>>>>
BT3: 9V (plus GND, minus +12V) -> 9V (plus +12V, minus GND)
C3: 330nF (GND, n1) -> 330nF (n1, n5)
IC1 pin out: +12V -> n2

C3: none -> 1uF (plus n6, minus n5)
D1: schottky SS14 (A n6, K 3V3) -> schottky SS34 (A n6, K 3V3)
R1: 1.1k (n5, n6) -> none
<<<<
>>>>
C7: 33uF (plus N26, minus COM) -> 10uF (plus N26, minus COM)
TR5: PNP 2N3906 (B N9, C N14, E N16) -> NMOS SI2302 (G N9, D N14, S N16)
<<<<
>>>>
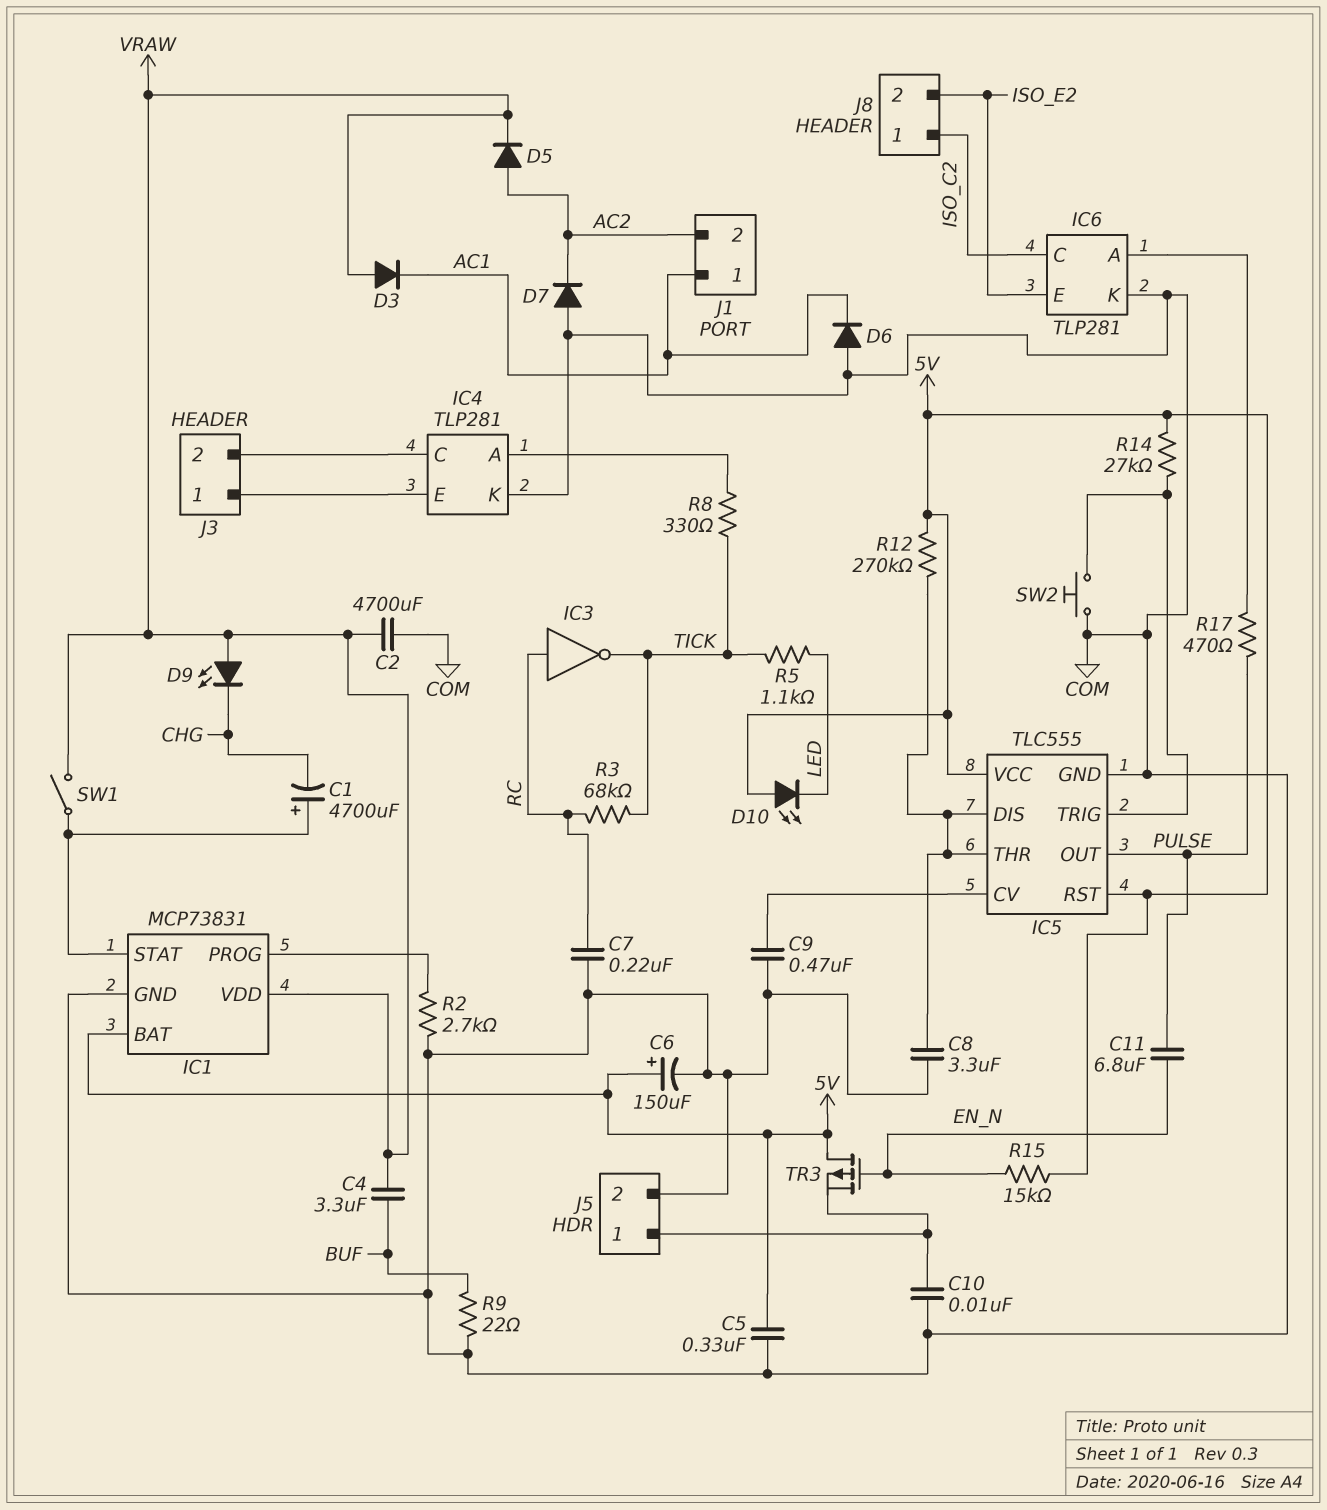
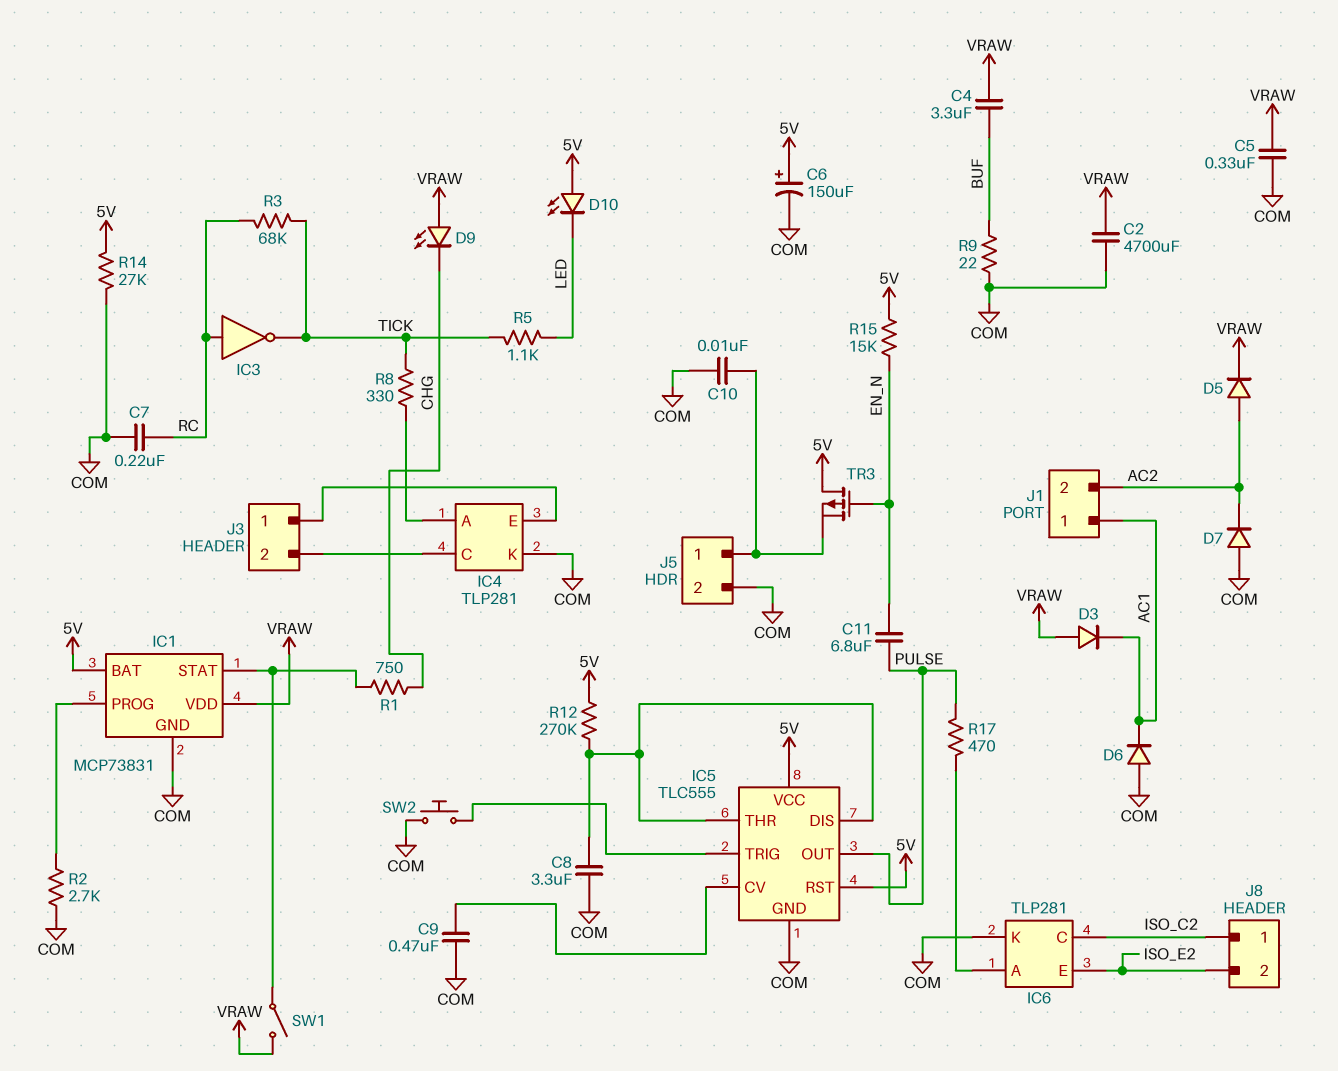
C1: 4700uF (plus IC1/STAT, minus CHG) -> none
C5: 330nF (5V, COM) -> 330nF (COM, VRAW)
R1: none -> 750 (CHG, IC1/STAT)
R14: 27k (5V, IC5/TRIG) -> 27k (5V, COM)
<<<<
What you are asked to do
The word is "plus". Copy every line above where it appears.

Response to this exercise
BT3: 9V (plus GND, minus +12V) -> 9V (plus +12V, minus GND)
C3: none -> 1uF (plus n6, minus n5)
C7: 33uF (plus N26, minus COM) -> 10uF (plus N26, minus COM)
C1: 4700uF (plus IC1/STAT, minus CHG) -> none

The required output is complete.